# [To do]
Where the line with "camera: 60 degrees left, 0 degrees up" appears below, start writing out lines exactly, and finish with the line with "(580, 152) = (191, 133): purple", which is included; write out nothing else.

# [Data]
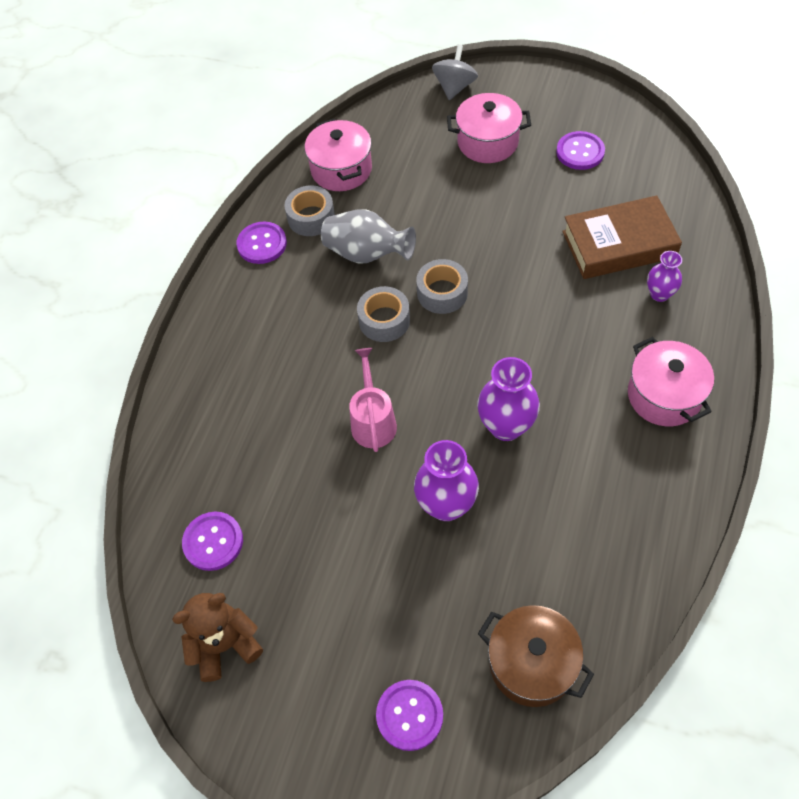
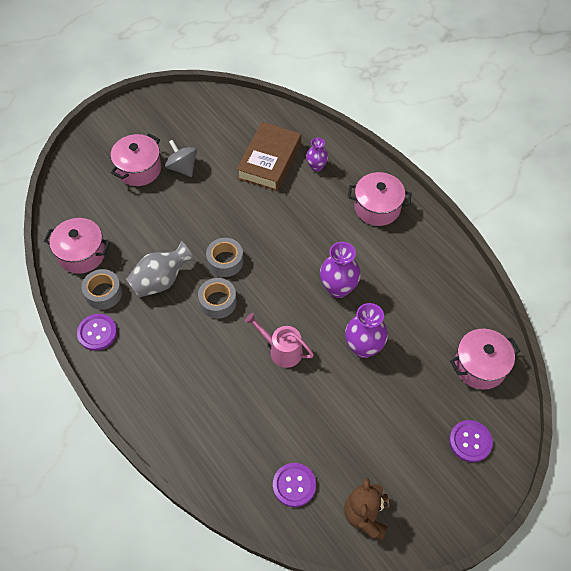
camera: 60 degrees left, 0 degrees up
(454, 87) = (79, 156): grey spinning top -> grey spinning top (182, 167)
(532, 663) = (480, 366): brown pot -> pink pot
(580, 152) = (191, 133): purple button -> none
...
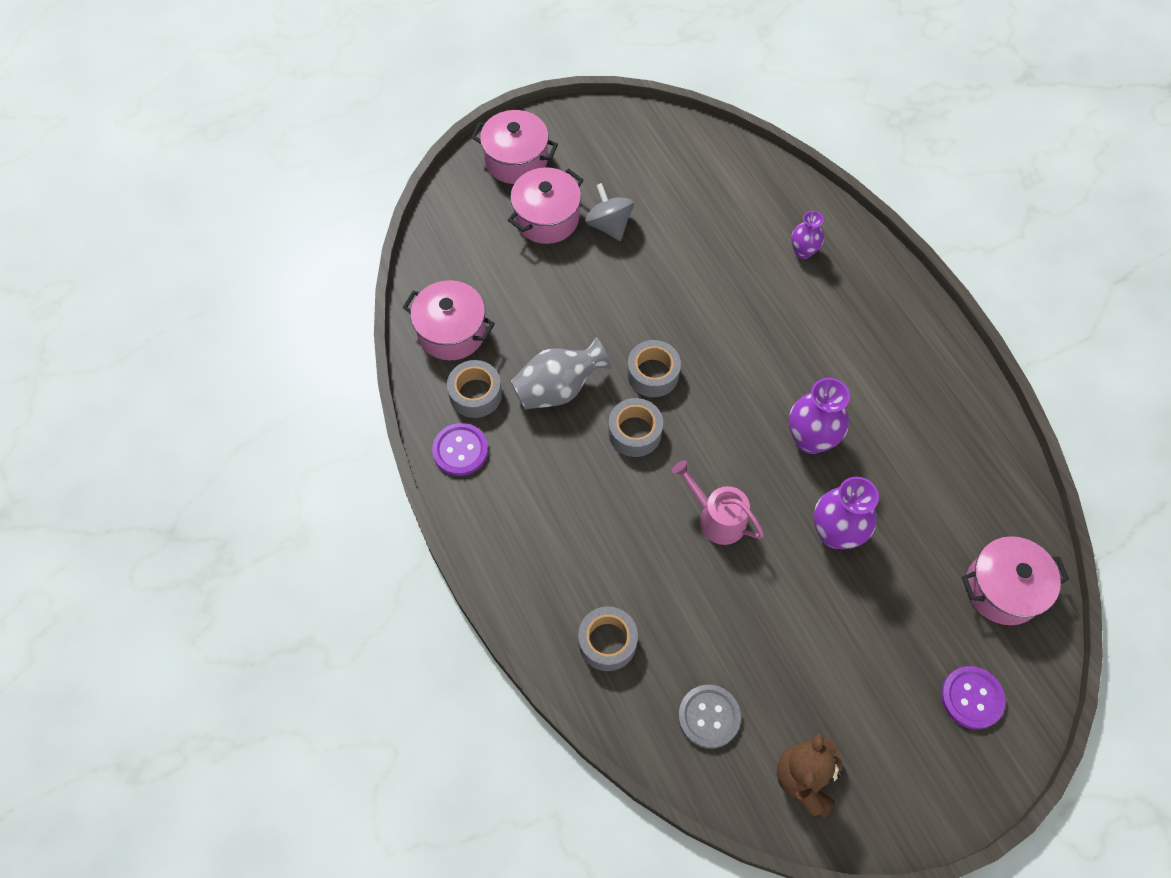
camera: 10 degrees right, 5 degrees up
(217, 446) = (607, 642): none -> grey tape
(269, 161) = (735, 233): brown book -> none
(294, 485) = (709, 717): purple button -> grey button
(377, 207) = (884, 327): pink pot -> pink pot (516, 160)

# [Answer below]
camera: 60 degrees left, 0 degrees up
(454, 87) = (79, 156): grey spinning top -> grey spinning top (182, 167)
(532, 663) = (480, 366): brown pot -> pink pot
(580, 152) = (191, 133): purple button -> none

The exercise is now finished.